◆ **DATASET RECORDS**:
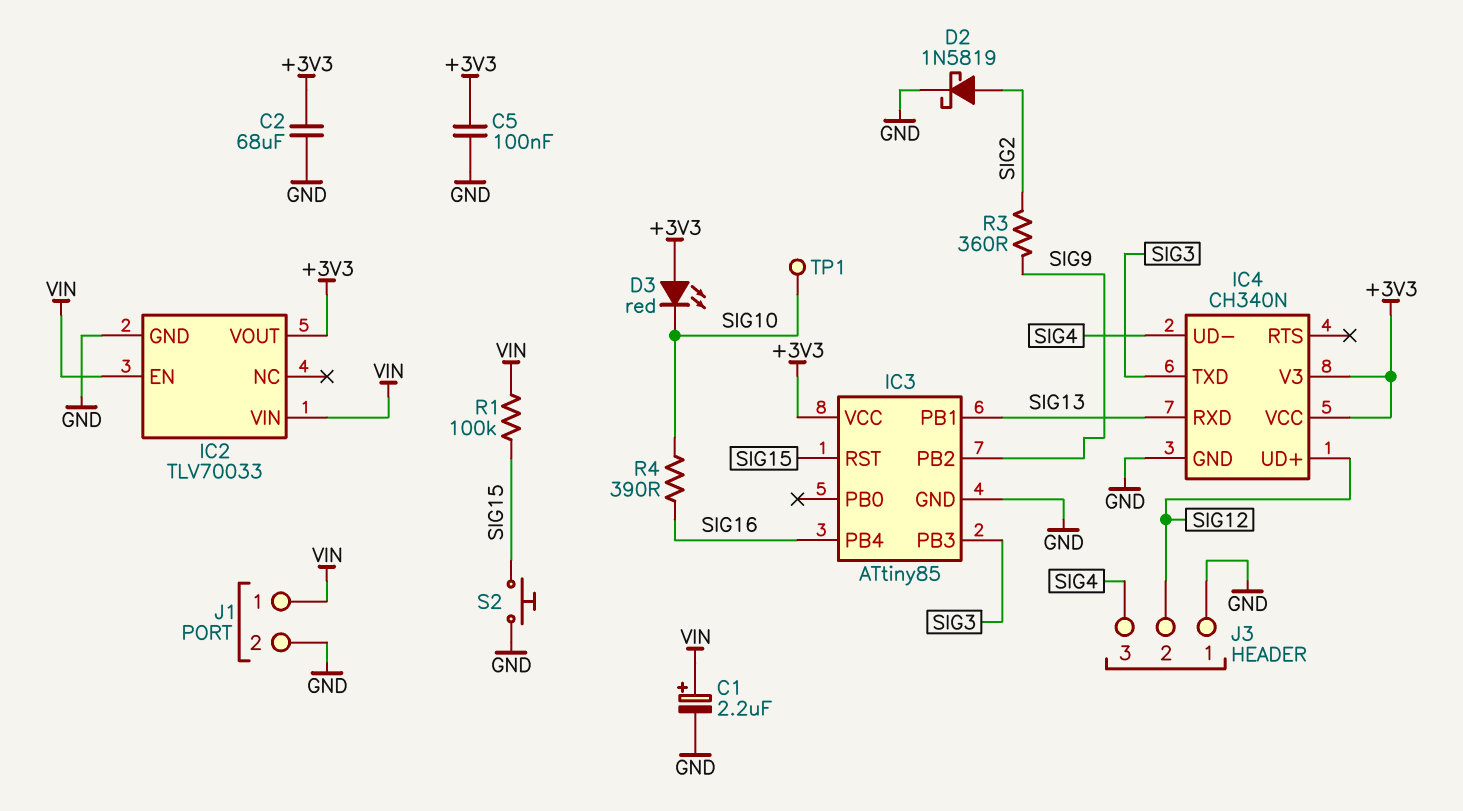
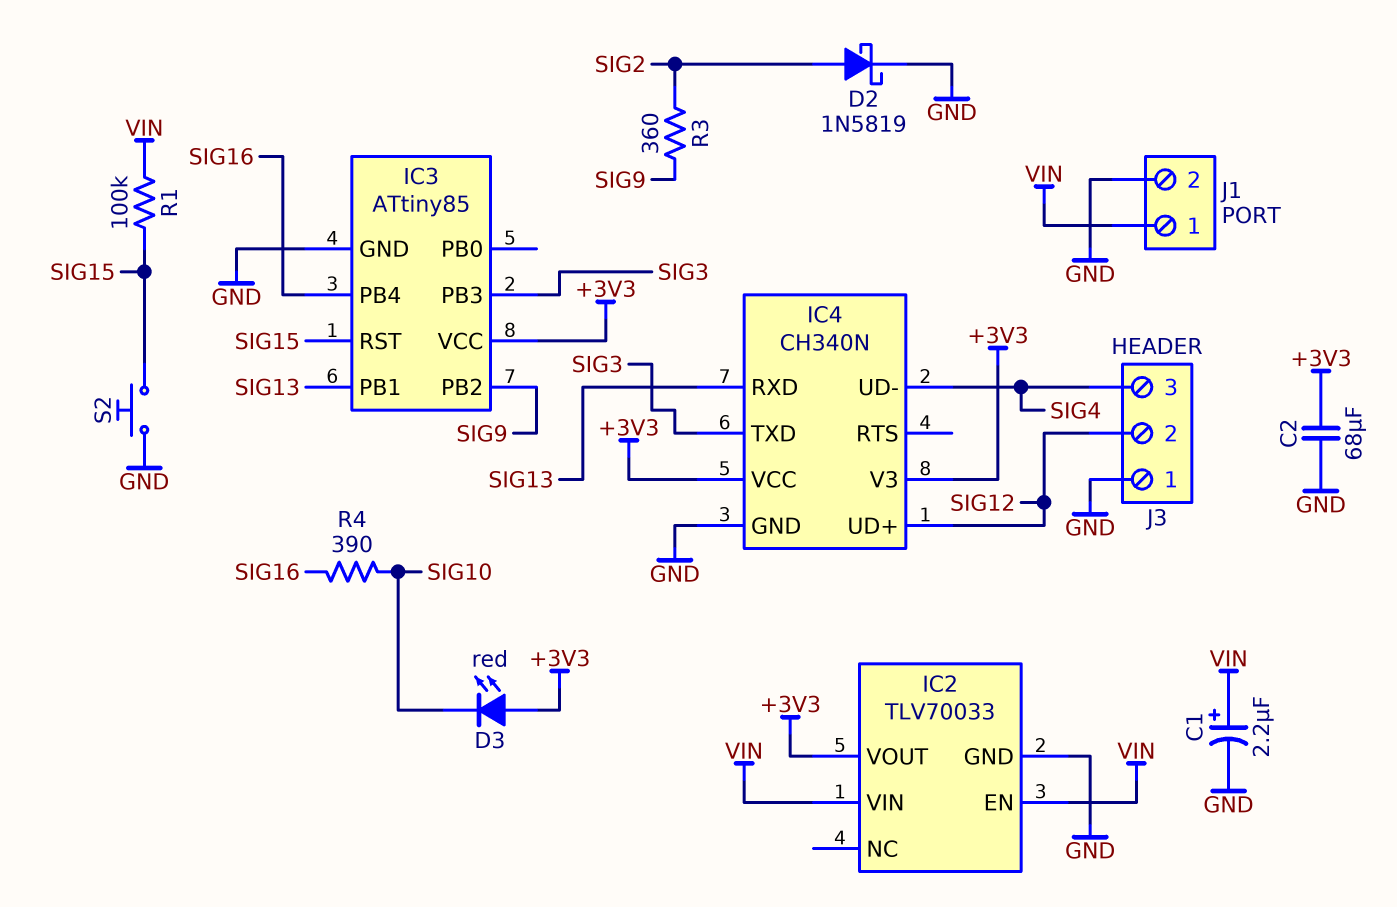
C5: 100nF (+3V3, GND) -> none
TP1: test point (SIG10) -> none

* * *

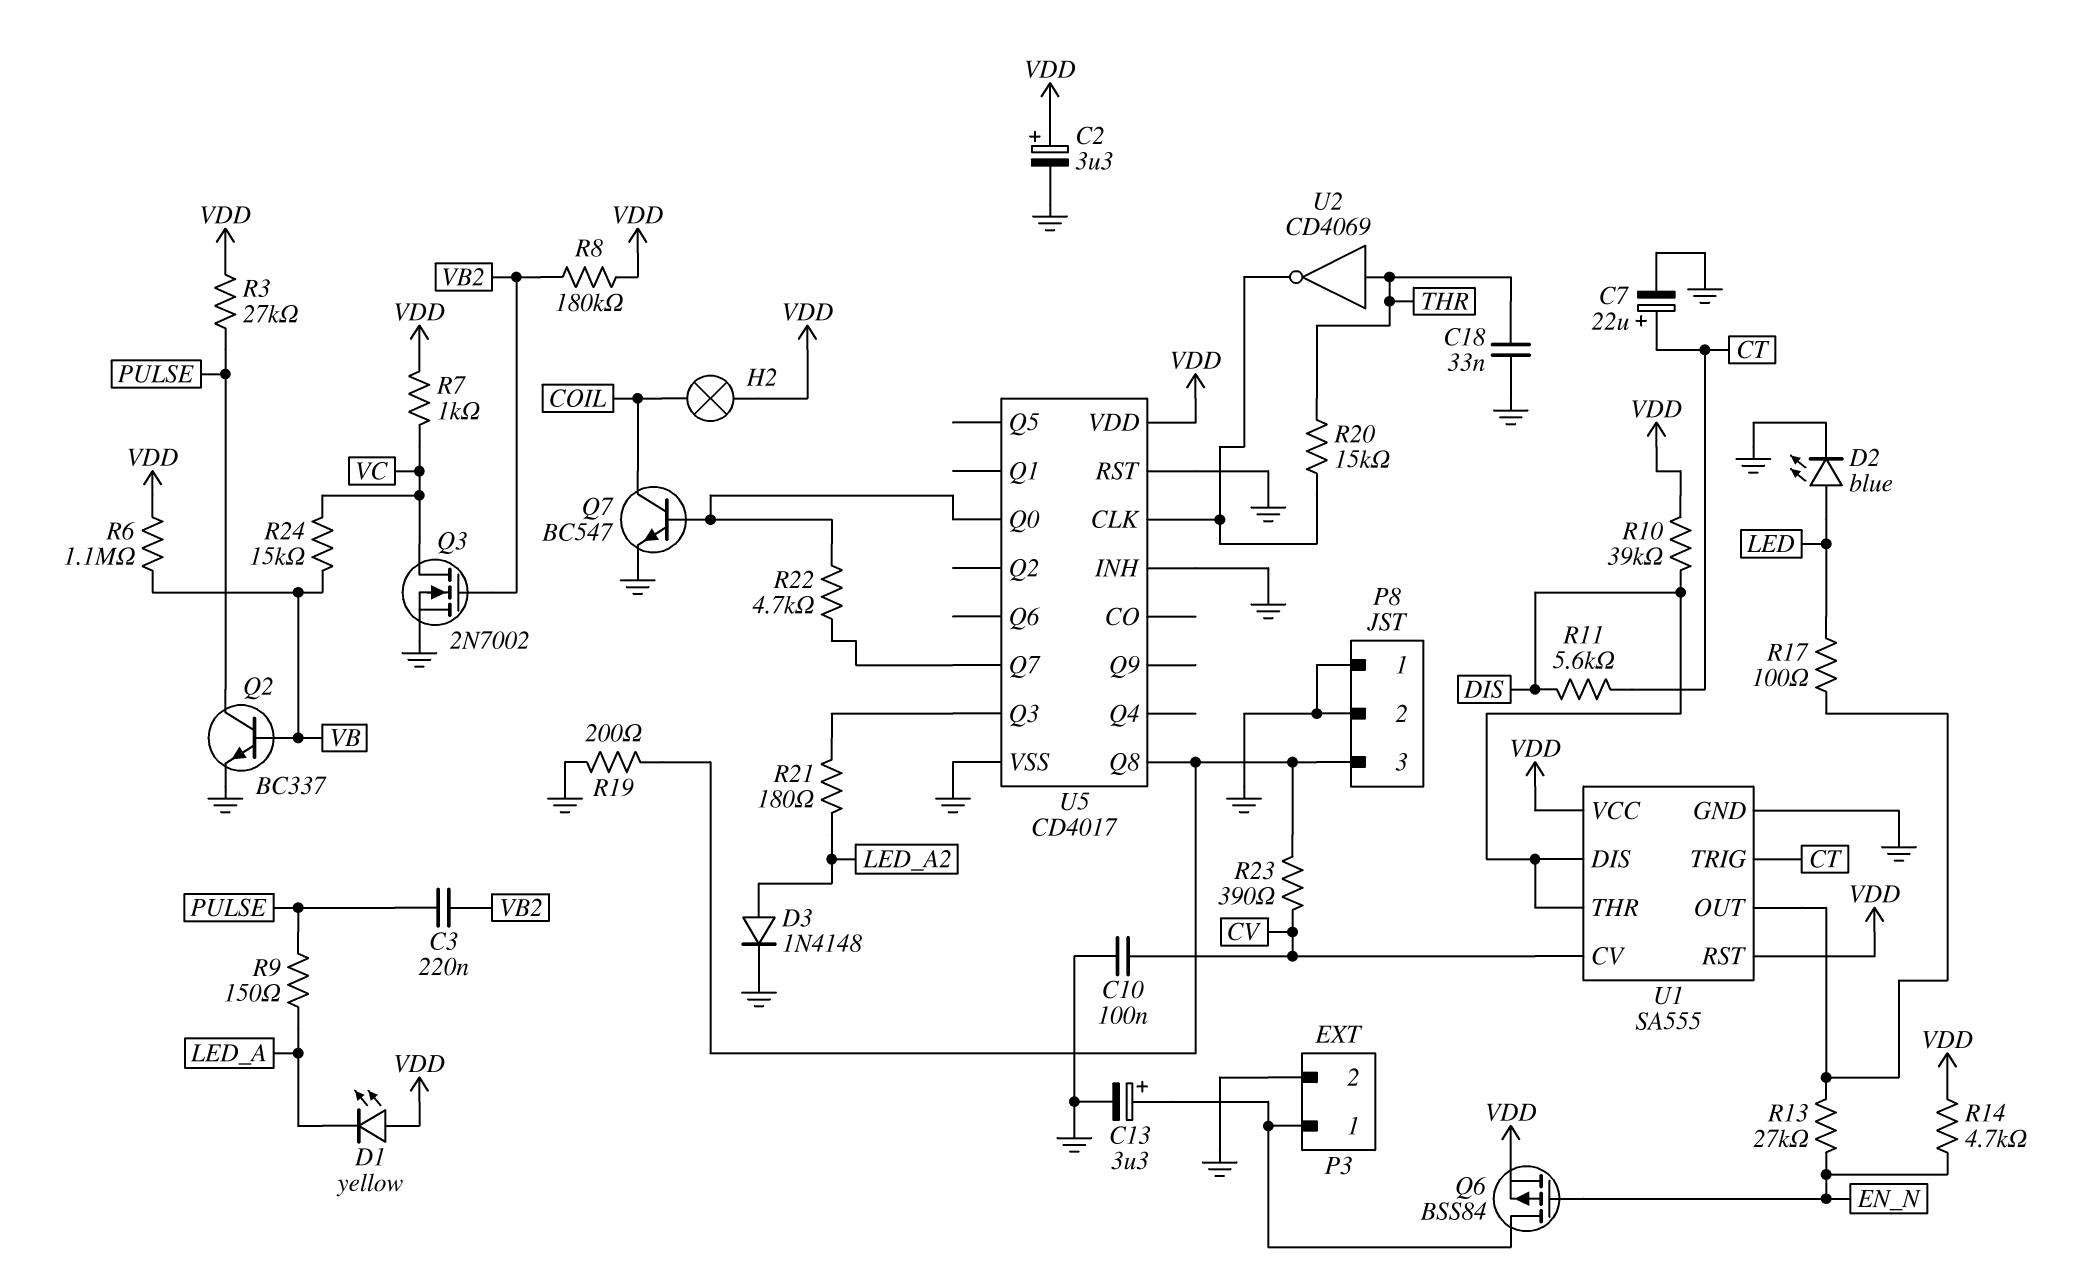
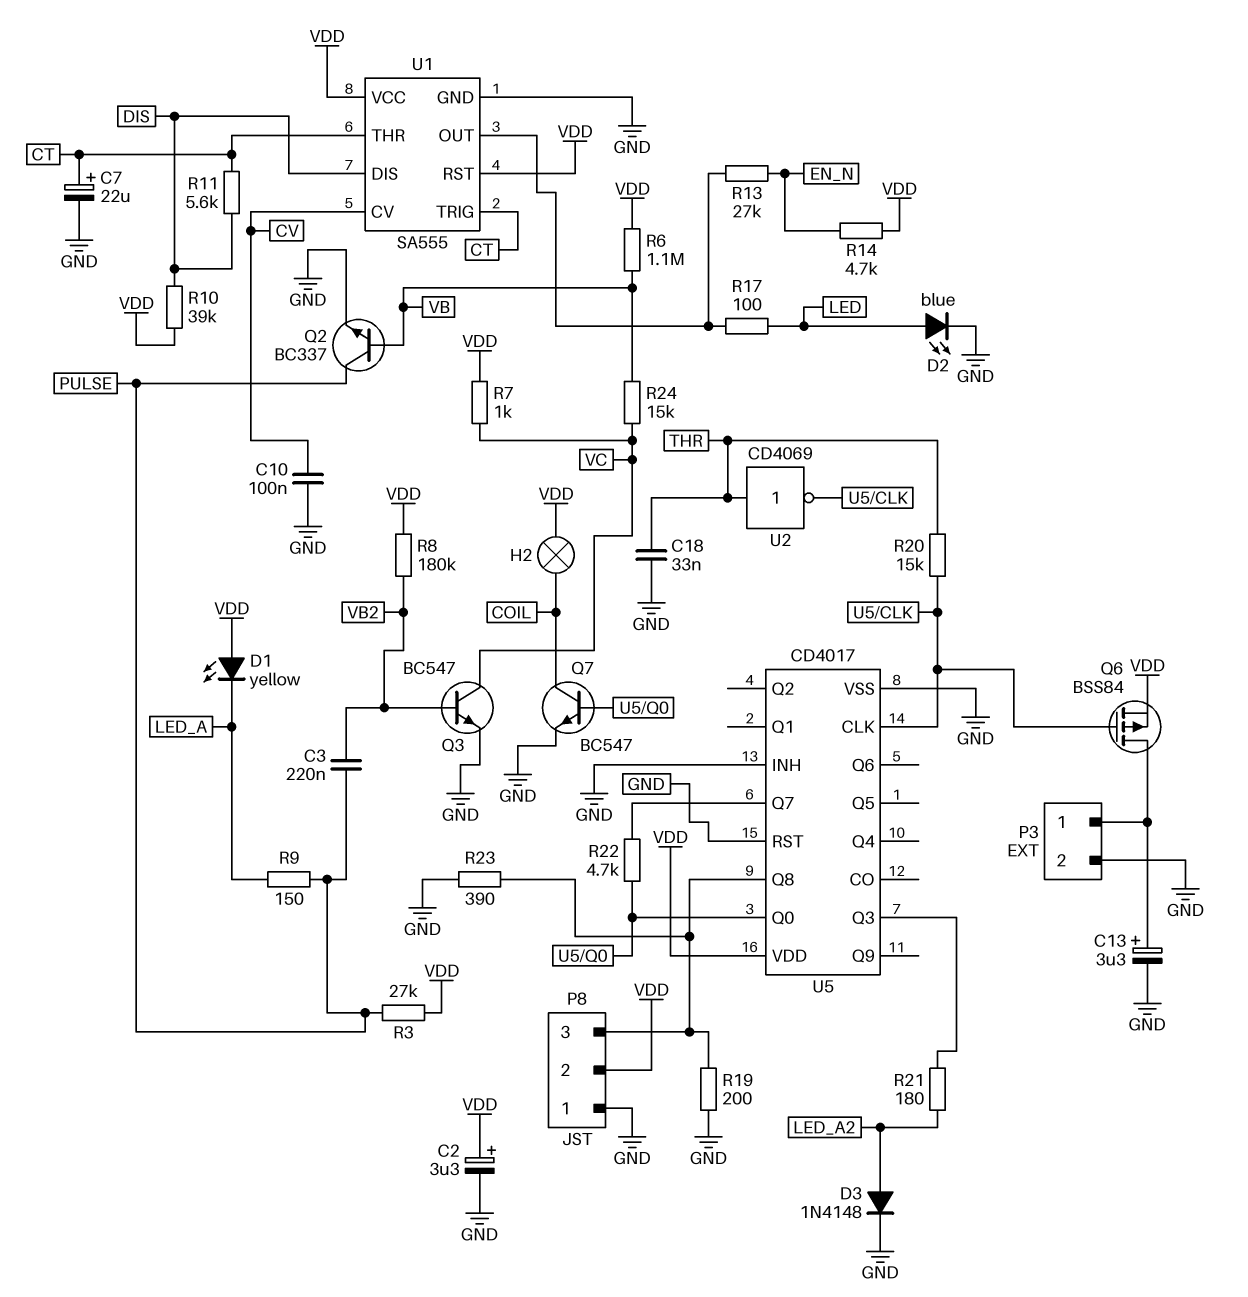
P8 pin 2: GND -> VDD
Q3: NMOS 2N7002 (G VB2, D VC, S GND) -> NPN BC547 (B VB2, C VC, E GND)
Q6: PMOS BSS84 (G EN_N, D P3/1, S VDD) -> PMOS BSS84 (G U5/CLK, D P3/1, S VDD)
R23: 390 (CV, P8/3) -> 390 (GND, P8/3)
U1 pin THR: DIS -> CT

◆ **REQUIREMENT**:
Would you print, exactly as written, every line above from the one holding "P8 pin 2: GND -> VDD" through the one holding "U1 pin THR: DIS -> CT", with both included and no other lines?

◆ **EXERCISE SOLUTION**:
P8 pin 2: GND -> VDD
Q3: NMOS 2N7002 (G VB2, D VC, S GND) -> NPN BC547 (B VB2, C VC, E GND)
Q6: PMOS BSS84 (G EN_N, D P3/1, S VDD) -> PMOS BSS84 (G U5/CLK, D P3/1, S VDD)
R23: 390 (CV, P8/3) -> 390 (GND, P8/3)
U1 pin THR: DIS -> CT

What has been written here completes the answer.